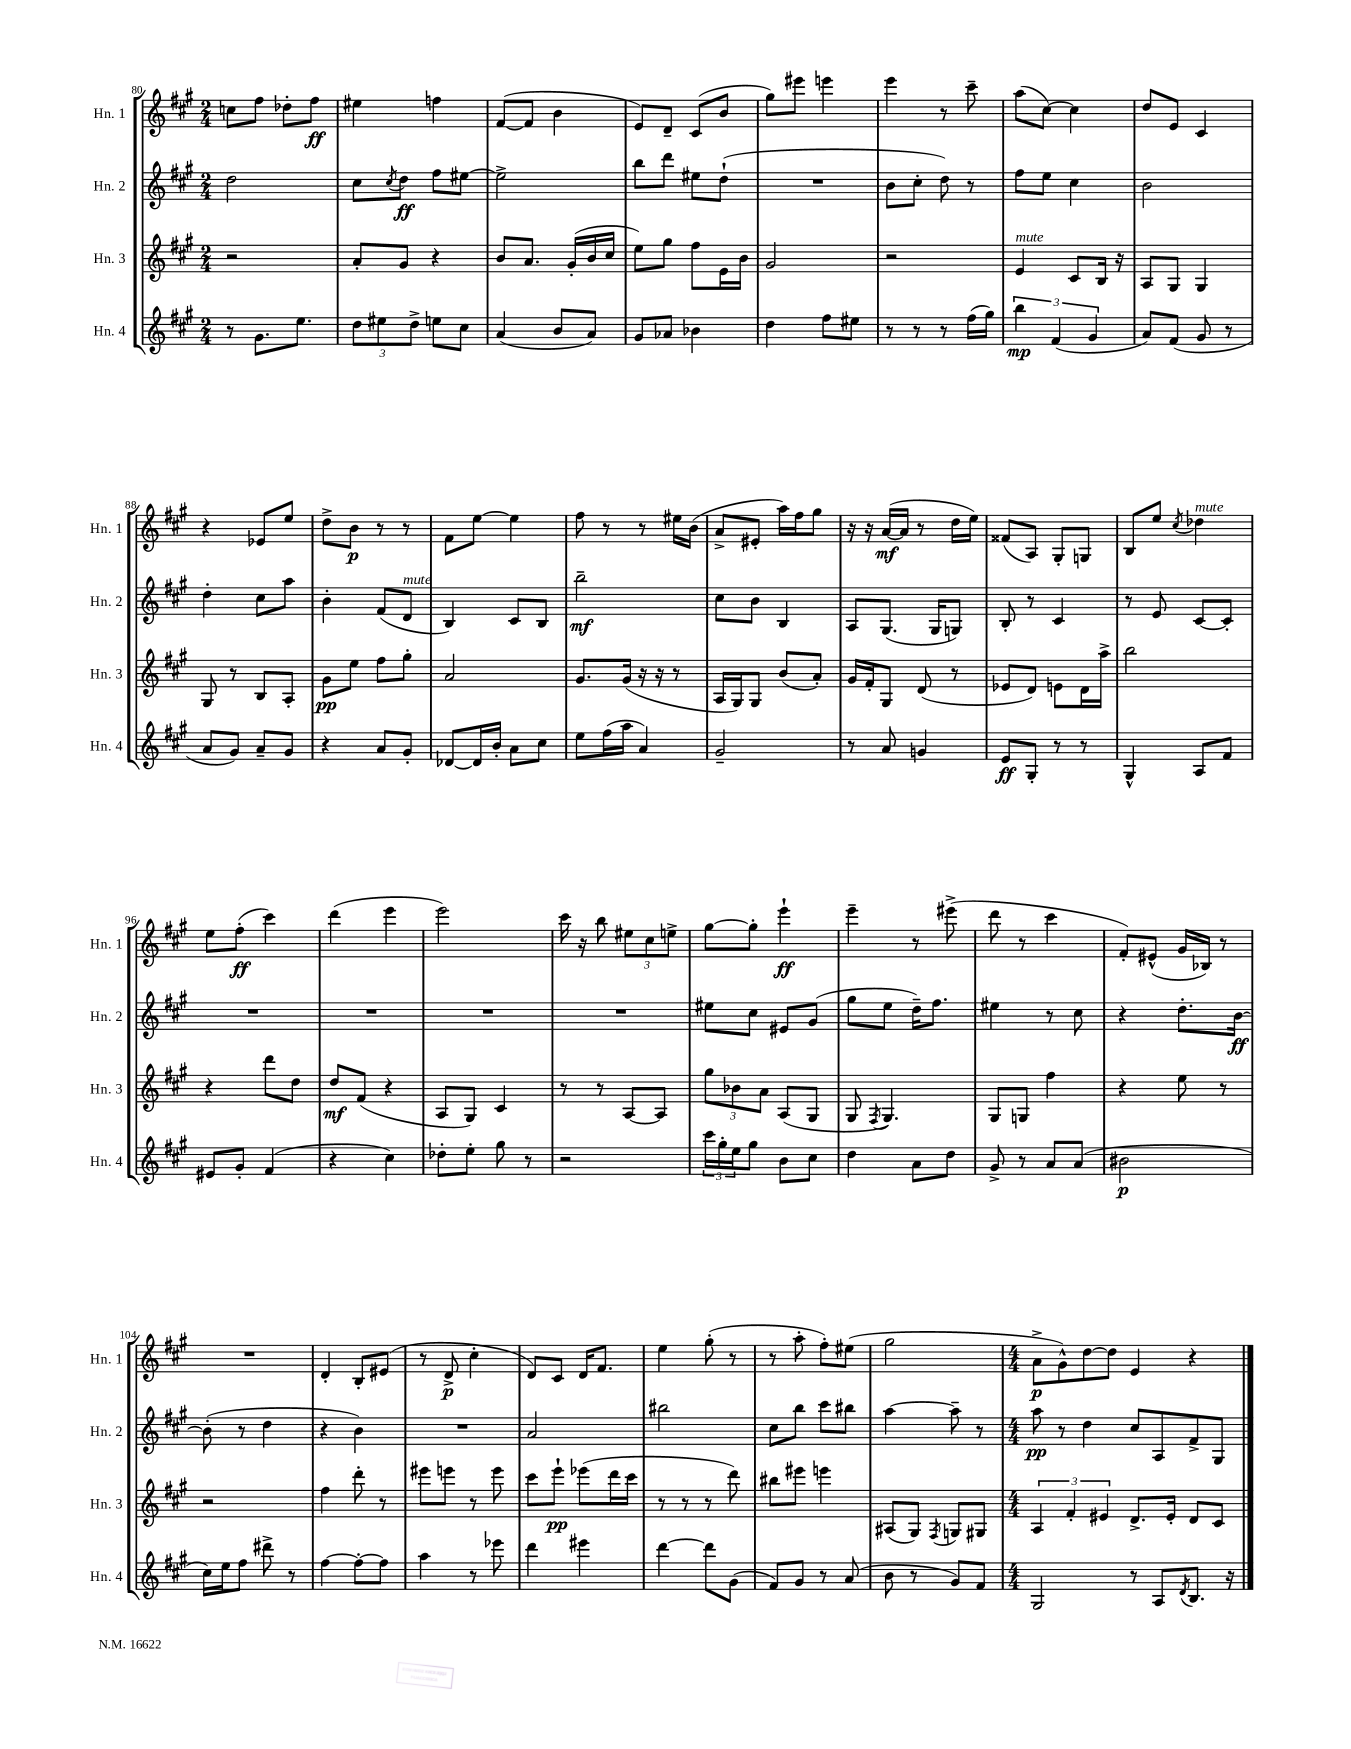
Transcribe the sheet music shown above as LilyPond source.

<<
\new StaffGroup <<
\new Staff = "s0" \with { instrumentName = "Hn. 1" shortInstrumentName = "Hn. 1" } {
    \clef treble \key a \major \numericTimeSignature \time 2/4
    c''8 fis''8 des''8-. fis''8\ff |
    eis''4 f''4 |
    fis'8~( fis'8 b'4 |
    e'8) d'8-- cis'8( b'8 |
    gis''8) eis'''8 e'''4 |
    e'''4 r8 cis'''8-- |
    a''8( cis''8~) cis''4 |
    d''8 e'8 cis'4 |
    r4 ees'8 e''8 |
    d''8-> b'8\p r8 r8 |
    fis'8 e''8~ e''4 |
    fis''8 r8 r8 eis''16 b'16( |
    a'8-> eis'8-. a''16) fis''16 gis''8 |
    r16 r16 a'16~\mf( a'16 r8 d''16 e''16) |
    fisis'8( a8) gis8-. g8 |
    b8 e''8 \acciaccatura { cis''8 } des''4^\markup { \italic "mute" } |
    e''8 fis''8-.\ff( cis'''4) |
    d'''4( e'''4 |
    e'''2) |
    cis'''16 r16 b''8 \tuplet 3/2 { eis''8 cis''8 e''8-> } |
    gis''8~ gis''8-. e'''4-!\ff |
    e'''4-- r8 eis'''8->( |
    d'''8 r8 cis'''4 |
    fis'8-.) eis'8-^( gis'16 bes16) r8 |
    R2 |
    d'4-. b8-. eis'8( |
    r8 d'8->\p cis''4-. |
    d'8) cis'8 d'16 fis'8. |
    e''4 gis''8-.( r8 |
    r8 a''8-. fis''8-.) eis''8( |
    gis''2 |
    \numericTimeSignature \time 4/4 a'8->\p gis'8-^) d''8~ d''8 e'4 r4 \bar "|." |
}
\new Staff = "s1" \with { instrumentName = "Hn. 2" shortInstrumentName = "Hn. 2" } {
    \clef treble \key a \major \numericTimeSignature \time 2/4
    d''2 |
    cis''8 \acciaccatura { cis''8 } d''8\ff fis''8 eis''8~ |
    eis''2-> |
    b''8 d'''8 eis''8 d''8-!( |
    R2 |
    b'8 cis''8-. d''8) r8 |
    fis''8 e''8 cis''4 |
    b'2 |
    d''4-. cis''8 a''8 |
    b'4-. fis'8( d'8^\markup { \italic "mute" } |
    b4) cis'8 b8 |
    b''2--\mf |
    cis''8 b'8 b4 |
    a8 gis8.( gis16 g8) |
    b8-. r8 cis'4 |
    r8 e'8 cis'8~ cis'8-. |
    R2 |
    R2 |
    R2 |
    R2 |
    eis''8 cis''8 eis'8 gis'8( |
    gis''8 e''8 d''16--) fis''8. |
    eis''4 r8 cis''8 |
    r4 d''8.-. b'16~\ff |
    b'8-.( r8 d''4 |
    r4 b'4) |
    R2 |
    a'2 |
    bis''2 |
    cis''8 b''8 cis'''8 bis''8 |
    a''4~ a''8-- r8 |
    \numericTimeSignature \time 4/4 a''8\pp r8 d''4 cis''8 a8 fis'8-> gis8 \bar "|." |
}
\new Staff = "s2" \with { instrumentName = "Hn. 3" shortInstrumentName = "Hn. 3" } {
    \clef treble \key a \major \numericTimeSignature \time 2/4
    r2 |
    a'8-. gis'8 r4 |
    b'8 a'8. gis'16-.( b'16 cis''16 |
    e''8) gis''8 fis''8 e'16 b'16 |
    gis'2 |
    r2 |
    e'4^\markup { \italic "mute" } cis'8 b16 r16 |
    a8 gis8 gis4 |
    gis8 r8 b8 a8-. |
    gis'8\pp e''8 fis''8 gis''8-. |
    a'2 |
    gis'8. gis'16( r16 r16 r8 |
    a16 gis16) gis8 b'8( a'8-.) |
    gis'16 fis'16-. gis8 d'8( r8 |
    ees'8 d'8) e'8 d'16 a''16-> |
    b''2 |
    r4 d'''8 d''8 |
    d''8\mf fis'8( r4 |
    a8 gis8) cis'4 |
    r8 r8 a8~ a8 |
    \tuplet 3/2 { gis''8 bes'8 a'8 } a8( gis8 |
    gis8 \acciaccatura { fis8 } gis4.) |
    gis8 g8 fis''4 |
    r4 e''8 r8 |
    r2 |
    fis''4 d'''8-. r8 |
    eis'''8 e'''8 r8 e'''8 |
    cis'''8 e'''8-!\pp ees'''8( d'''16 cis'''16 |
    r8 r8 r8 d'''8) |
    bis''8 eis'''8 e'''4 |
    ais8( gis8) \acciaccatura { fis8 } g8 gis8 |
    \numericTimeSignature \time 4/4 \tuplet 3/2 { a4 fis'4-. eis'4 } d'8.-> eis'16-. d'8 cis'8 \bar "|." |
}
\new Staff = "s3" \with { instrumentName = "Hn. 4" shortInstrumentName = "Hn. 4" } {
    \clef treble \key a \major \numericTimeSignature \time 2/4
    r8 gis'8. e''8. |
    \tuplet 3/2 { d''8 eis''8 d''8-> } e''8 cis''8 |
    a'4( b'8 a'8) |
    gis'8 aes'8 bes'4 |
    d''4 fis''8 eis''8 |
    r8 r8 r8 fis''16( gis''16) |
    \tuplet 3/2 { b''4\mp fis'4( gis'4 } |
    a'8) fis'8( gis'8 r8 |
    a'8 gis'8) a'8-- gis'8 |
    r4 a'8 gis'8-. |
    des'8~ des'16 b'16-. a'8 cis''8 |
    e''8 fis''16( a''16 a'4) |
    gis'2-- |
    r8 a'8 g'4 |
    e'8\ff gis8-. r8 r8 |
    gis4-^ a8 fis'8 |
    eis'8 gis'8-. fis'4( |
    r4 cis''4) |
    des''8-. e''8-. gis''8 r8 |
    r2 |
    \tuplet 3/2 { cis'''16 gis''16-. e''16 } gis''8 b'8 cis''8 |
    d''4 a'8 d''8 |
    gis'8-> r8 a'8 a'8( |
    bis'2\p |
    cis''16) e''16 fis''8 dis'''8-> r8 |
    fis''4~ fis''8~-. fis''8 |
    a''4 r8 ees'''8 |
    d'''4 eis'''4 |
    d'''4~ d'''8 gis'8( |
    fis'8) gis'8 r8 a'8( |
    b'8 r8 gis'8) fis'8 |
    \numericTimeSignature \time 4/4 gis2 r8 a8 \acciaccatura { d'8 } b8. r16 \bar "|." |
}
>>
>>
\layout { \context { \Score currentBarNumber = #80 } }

--

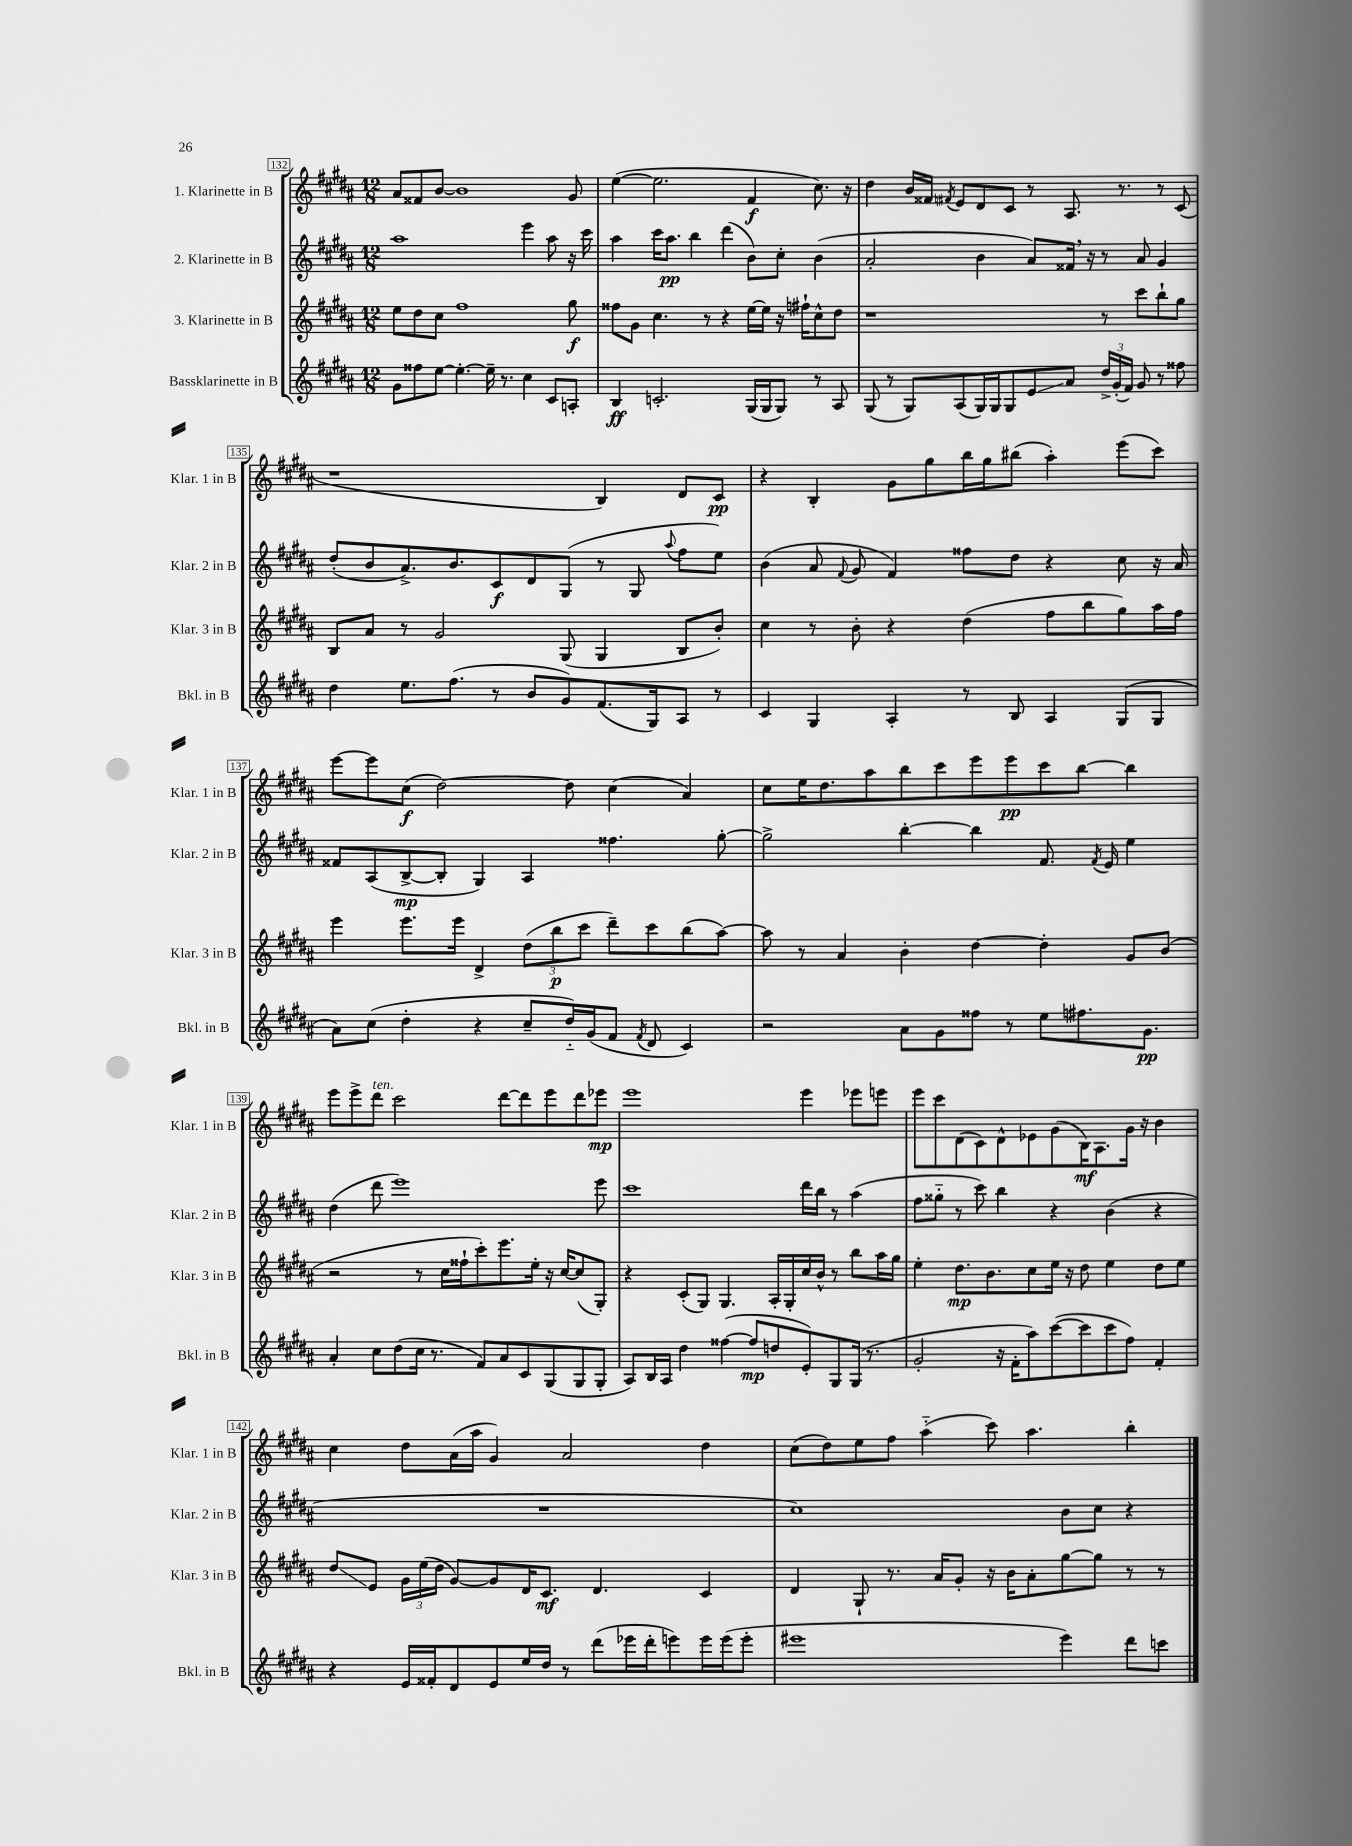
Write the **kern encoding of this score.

**Instructions for the task**
Pull out each line of the records that contains the string "instrumentName". Case counts.

**Answer to the problem**
\new Staff = "s0" \with { instrumentName = "Hn. 1" shortInstrumentName = "Hn. 1" } {
\new Staff = "s1" \with { instrumentName = "Hn. 2" shortInstrumentName = "Hn. 2" } {
\new Staff = "s2" \with { instrumentName = "Hn. 3" shortInstrumentName = "Hn. 3" } {
\new Staff = "s3" \with { instrumentName = "Hn. 4" shortInstrumentName = "Hn. 4" } {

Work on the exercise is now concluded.